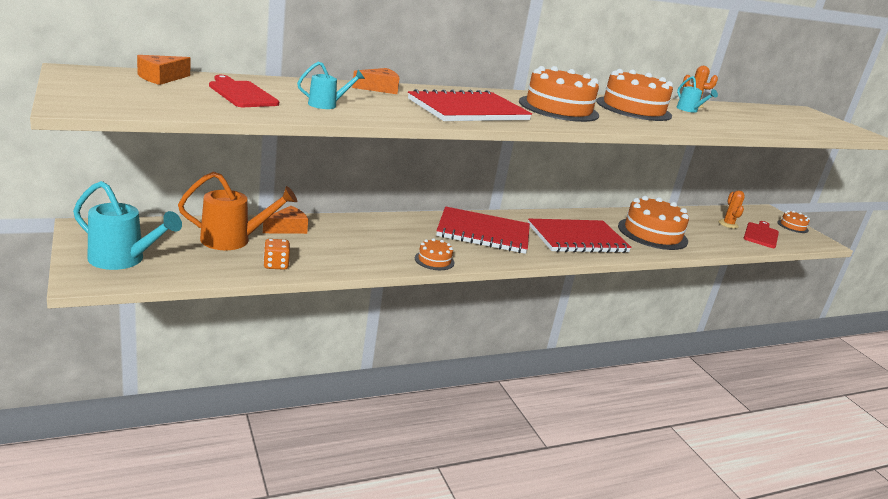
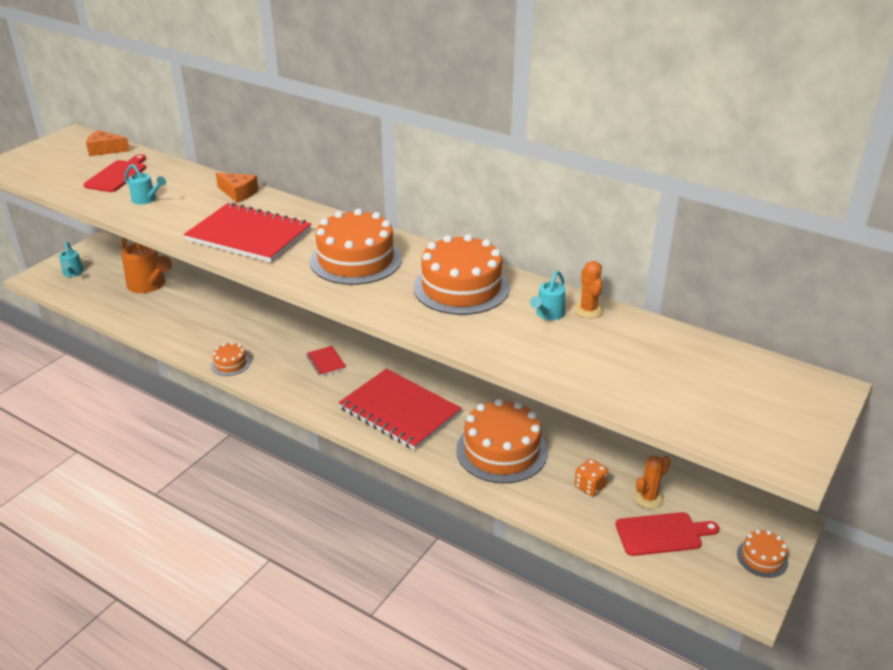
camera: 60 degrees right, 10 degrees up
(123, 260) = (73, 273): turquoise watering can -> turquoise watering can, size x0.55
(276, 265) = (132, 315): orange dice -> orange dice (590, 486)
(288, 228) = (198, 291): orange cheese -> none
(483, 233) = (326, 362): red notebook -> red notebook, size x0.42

────

ASSIGNMENT. A faithful copy of the data is required: each word kept, each picture omitted.

RESULT BELOW.
camera: 60 degrees right, 10 degrees up
(123, 260) = (73, 273): turquoise watering can -> turquoise watering can, size x0.55
(276, 265) = (132, 315): orange dice -> orange dice (590, 486)
(288, 228) = (198, 291): orange cheese -> none
(483, 233) = (326, 362): red notebook -> red notebook, size x0.42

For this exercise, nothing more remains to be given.